# What needs to be done:
Across the entries below, determine how many lines include the word "ellipse". State only the resulting number.

# Data:
◇ ◇ ◇ ◇
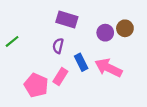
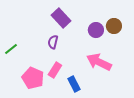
purple rectangle: (67, 20) -> (61, 18), turned 30
green line: (12, 41) -> (11, 49), moved
blue rectangle: (81, 62) -> (74, 84), moved

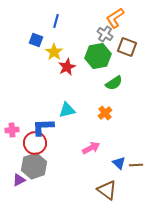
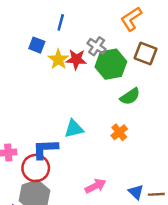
gray cross: (105, 34) -> (97, 46), moved
red star: (67, 67) -> (76, 59), moved, turned 30
pink arrow: (91, 148) -> (95, 186), moved

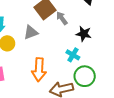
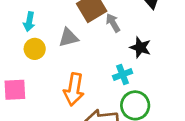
cyan cross: (73, 55) -> (123, 75), turned 32

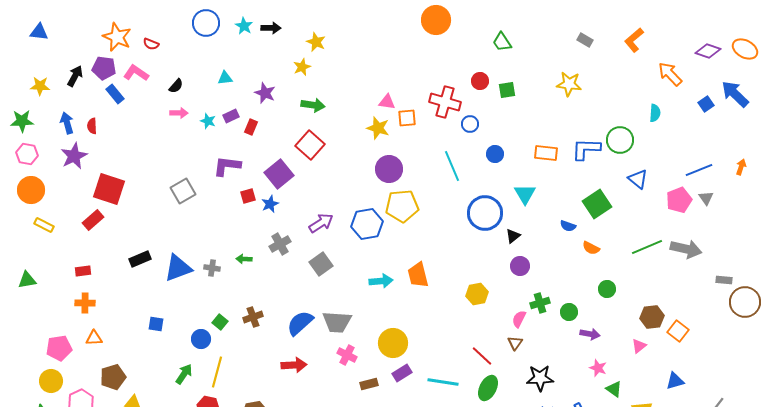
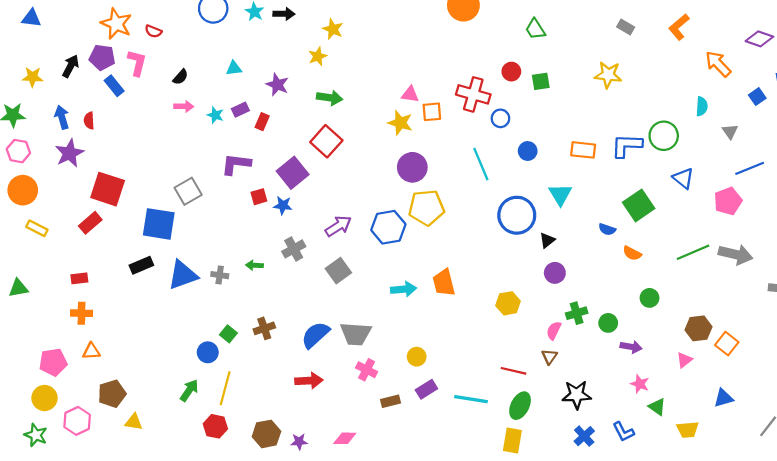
pink L-shape: (136, 73) -> (137, 63), turned 70
gray triangle: (706, 198) -> (730, 131), moved
blue star: (270, 204) -> (283, 205), turned 30
blue square: (156, 324) -> (159, 224), moved, size x2.0
yellow circle: (393, 343) -> (417, 357), size x0.6
red line: (482, 356) -> (514, 371), turned -30

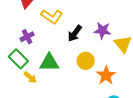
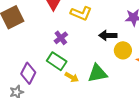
black arrow: (75, 33) -> (108, 35), moved, turned 66
green triangle: (49, 63) -> (97, 73), moved

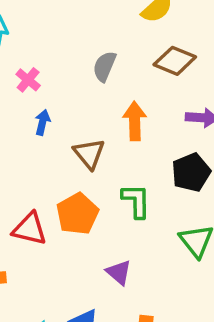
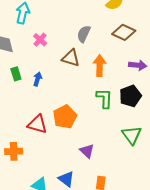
blue arrow: (42, 122) -> (37, 79), moved
brown triangle: (89, 154) -> (71, 58), moved, turned -36
green L-shape: (136, 201) -> (104, 98), moved

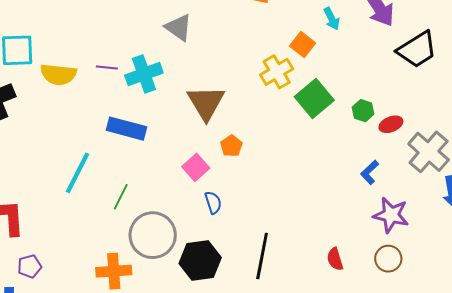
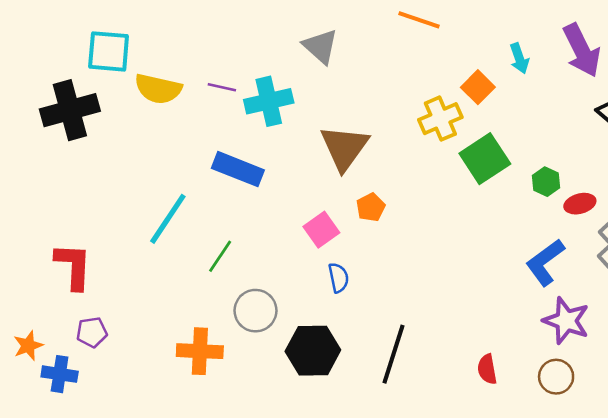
blue L-shape: (370, 172) -> (545, 262), size x1.5
gray circle: (153, 235) -> (256, 311), size x0.7

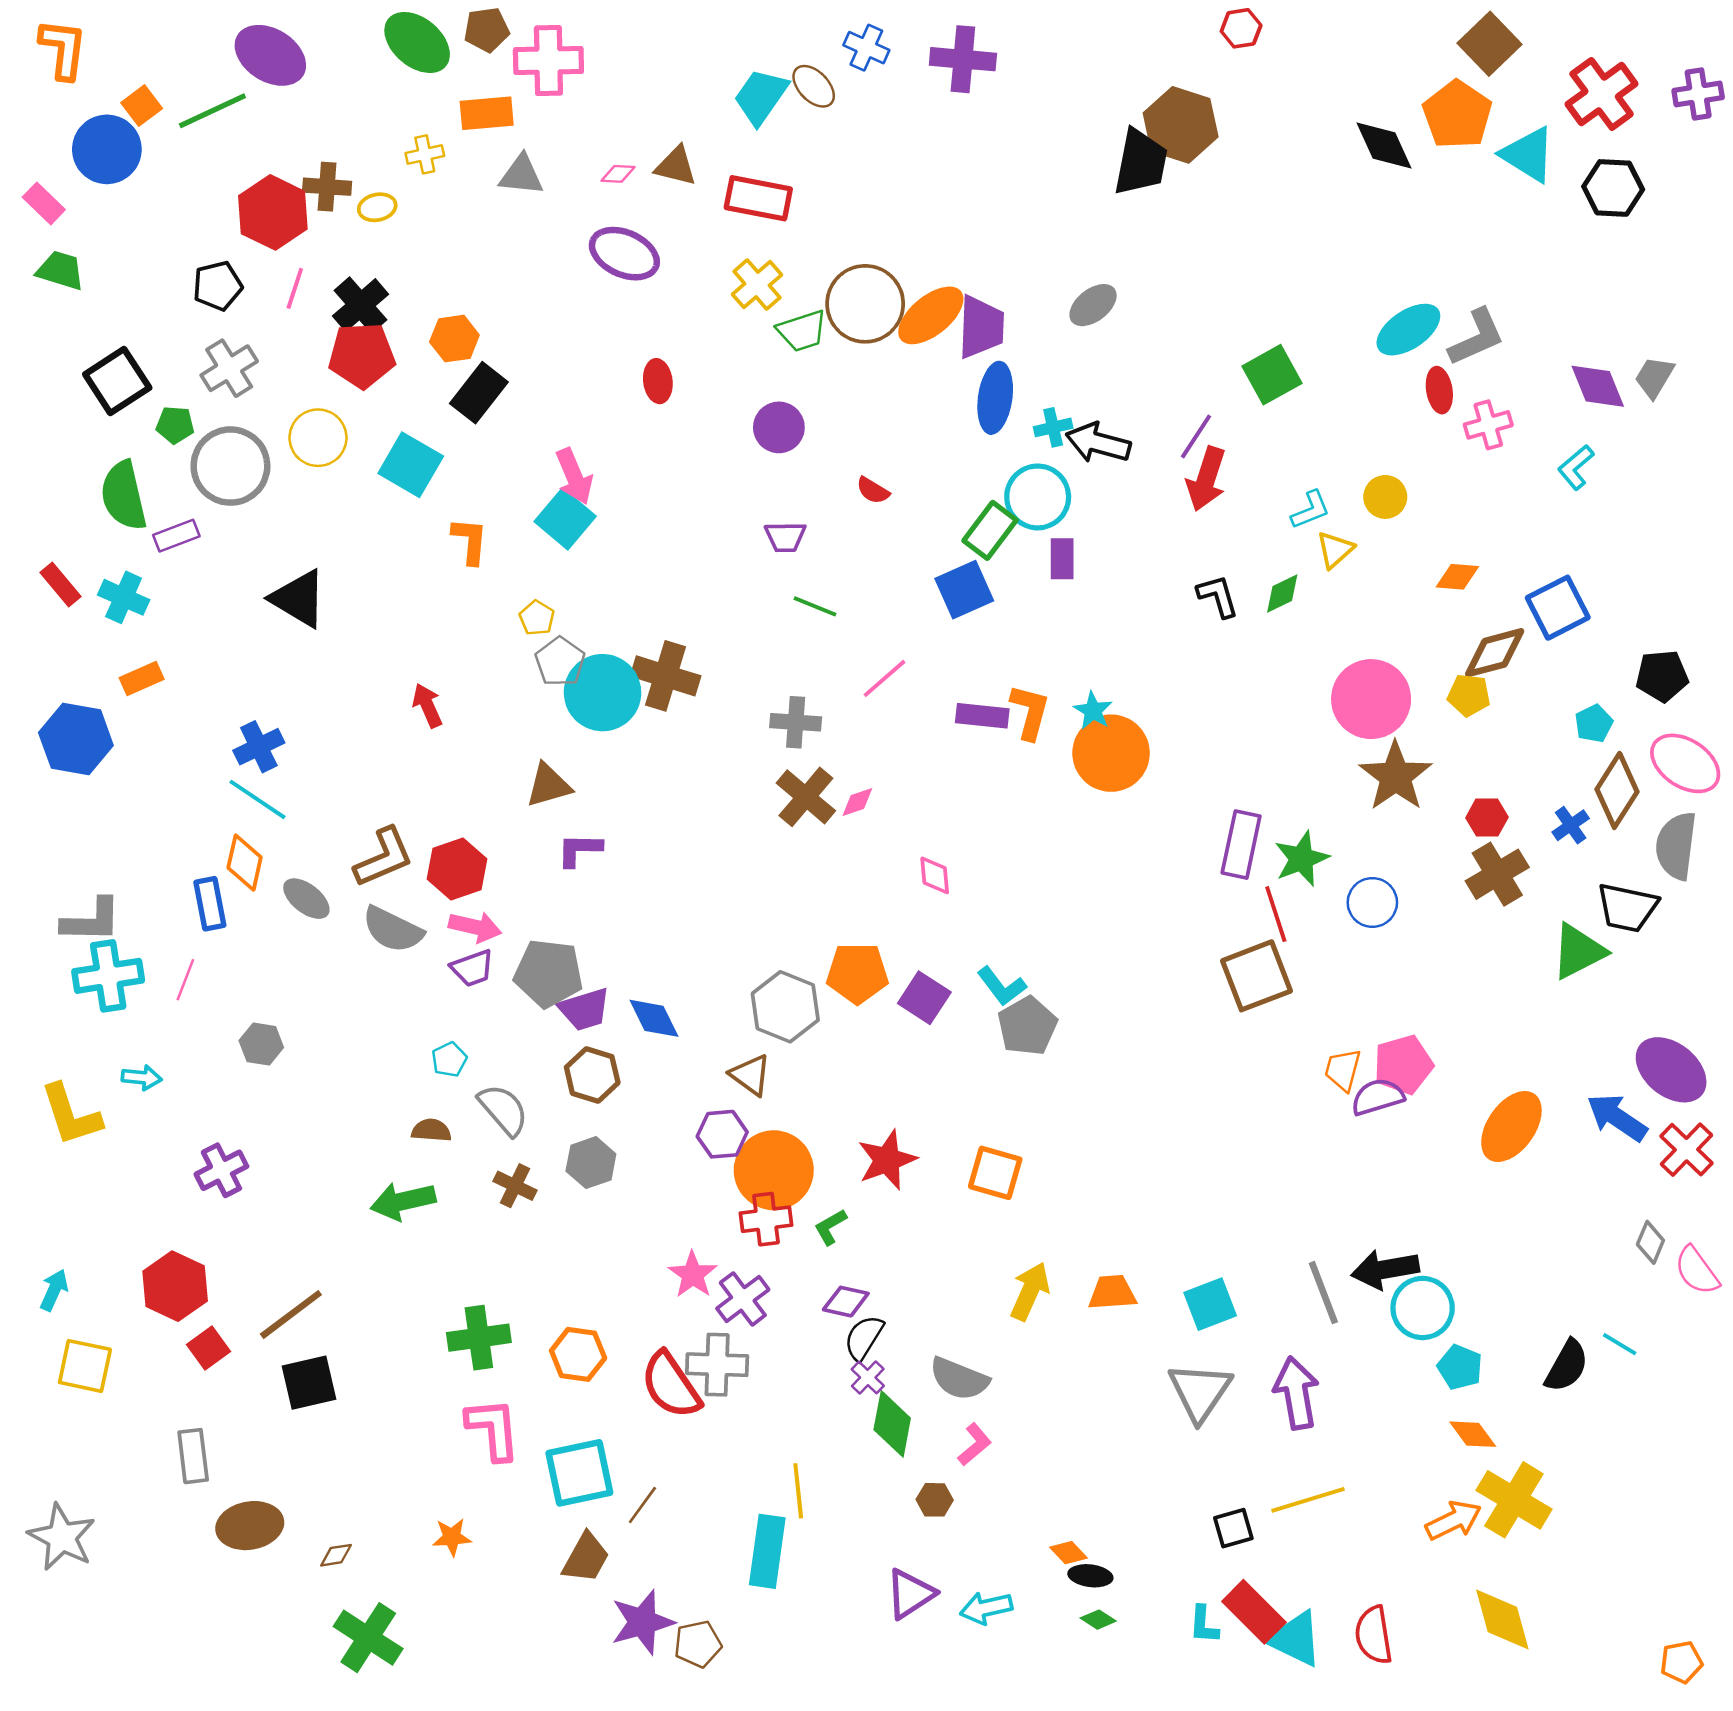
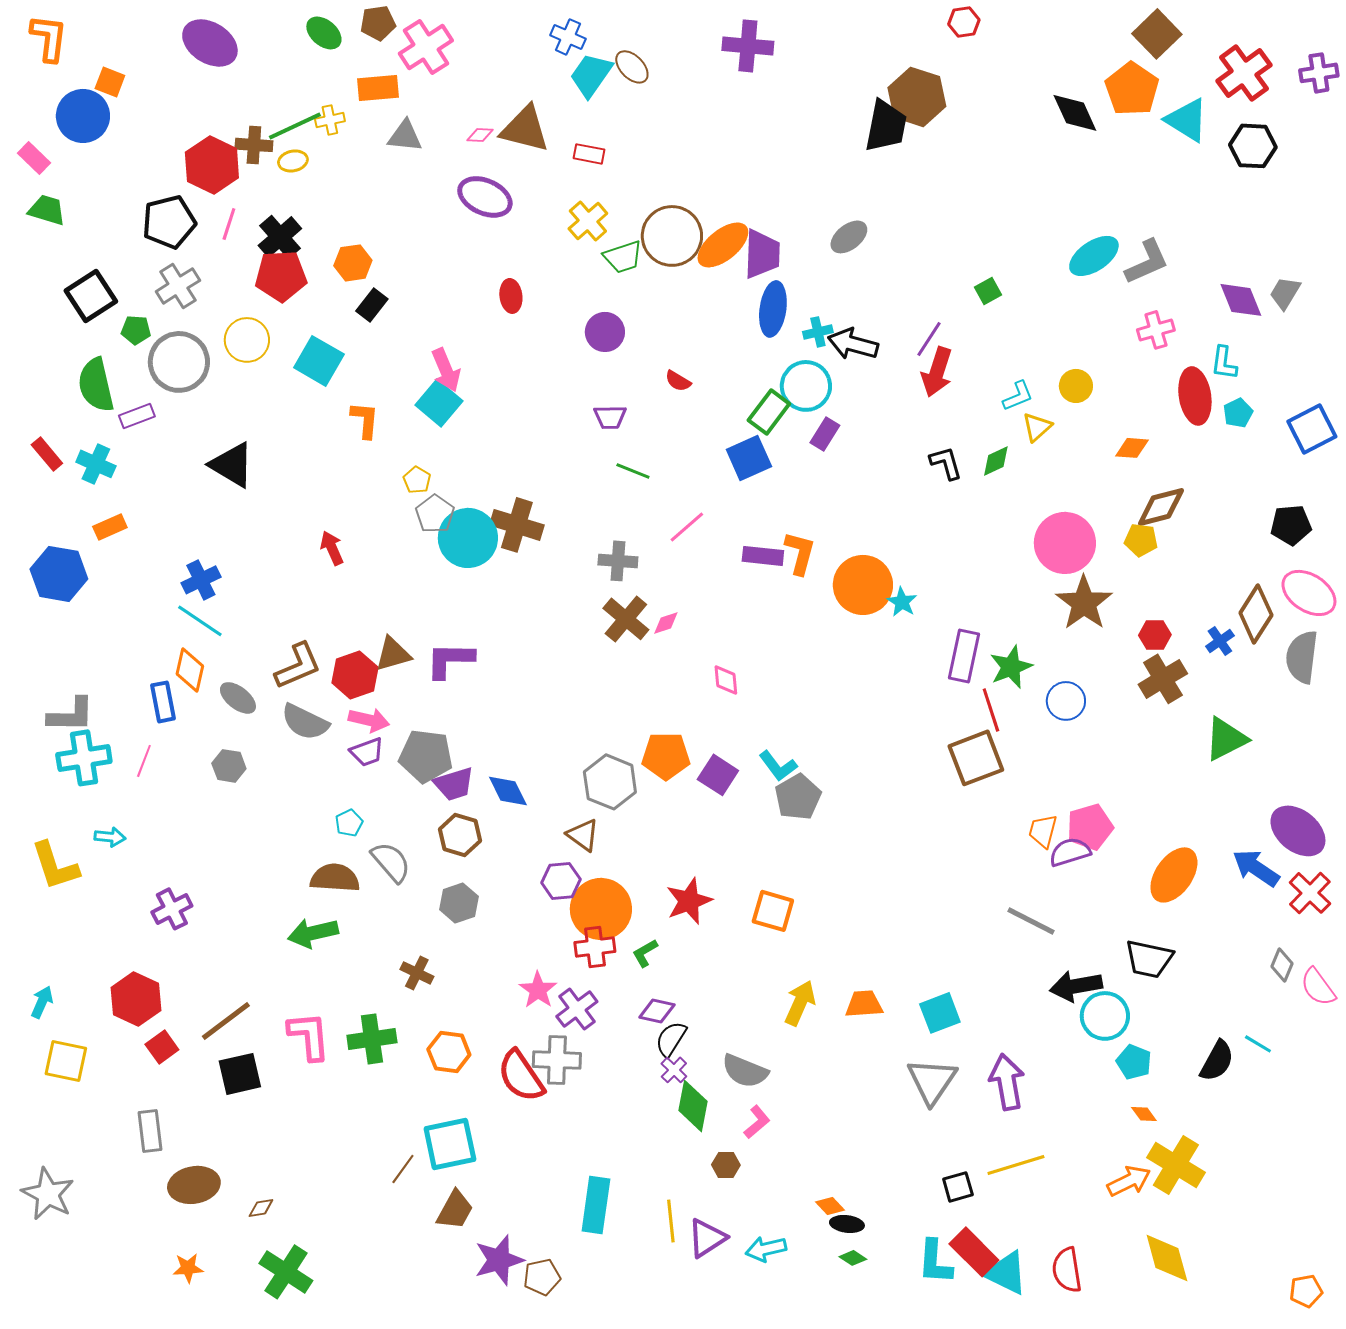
green ellipse: (417, 42) -> (324, 33), size x0.7
blue cross: (866, 48) -> (568, 37), moved
pink cross: (548, 61) -> (426, 47), turned -32
orange square: (142, 106) -> (110, 82), turned -32
green line: (212, 111) -> (295, 126), moved
brown triangle: (676, 166) -> (525, 129), size x1.5
red rectangle: (758, 198) -> (589, 154), size x0.6
black pentagon: (218, 286) -> (169, 222), size x1.4
green square: (1272, 375) -> (988, 291), size x0.6
red ellipse: (1439, 390) -> (1195, 396), moved, size x1.6
black rectangle: (479, 393) -> (372, 305), size x0.7
cyan L-shape: (1576, 467) -> (1224, 363), turned -42
purple rectangle: (1062, 559) -> (825, 434), turned 32
blue square: (1558, 608) -> (1312, 429), moved
cyan star: (1093, 711) -> (902, 602), moved
cyan pentagon: (1594, 724) -> (1238, 413), moved
brown triangle: (548, 785) -> (393, 654), moved
purple L-shape: (579, 850) -> (450, 660), size x1.4
black trapezoid: (1627, 908) -> (1149, 959), moved
gray hexagon: (261, 1044) -> (229, 766), moved
brown semicircle: (431, 1130) -> (335, 878), size x1.6
brown cross: (515, 1186) -> (417, 973), moved
gray line: (1323, 1293) -> (1031, 921), moved, turned -42
pink L-shape: (493, 1429) -> (309, 1036), moved
orange diamond: (1473, 1434) -> (1144, 1114), size x0.7
yellow line: (798, 1491) -> (671, 1221), moved
brown line: (642, 1505) -> (403, 1169), moved
orange star: (452, 1537) -> (188, 1268), moved
cyan L-shape: (1204, 1625) -> (935, 1262), size x1.5

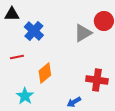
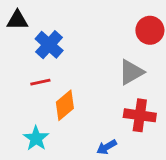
gray triangle: (83, 33) -> (131, 72), moved
red line: (17, 57) -> (40, 82), moved

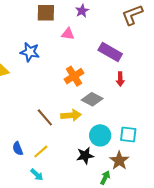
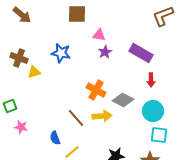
purple star: (82, 11) -> (105, 52), moved
orange cross: (74, 76) -> (96, 90), moved, turned -30
cyan circle: (100, 135) -> (153, 111), moved
blue semicircle: (18, 149) -> (55, 138), moved

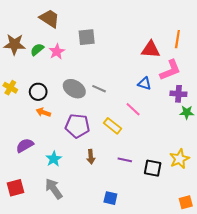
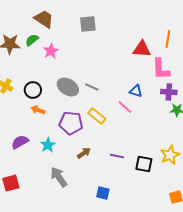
gray square: (87, 37) -> (88, 24), moved
green semicircle: (37, 49) -> (32, 40), moved
pink L-shape: (170, 70) -> (161, 69), turned 110
blue triangle: (144, 84) -> (136, 91), moved
yellow rectangle: (112, 126) -> (97, 116), moved
brown arrow: (91, 157) -> (84, 153), turned -120
cyan star: (54, 159) -> (48, 145), moved
gray arrow: (54, 189) -> (59, 177), moved

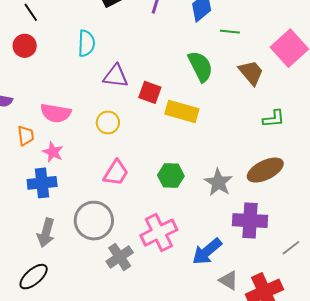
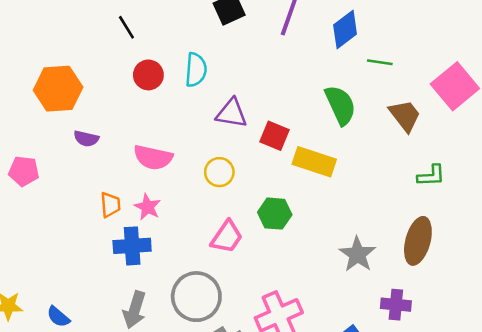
red circle: (25, 46) -> (148, 75), moved
orange trapezoid: (26, 136) -> (110, 205), moved
brown ellipse: (265, 170) -> (418, 241), turned -51
green hexagon: (171, 176) -> (275, 214), moved
purple cross: (250, 221) -> (396, 305), size x0.7

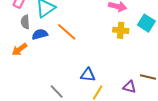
◇ ◇ ◇ ◇
# Task response:
3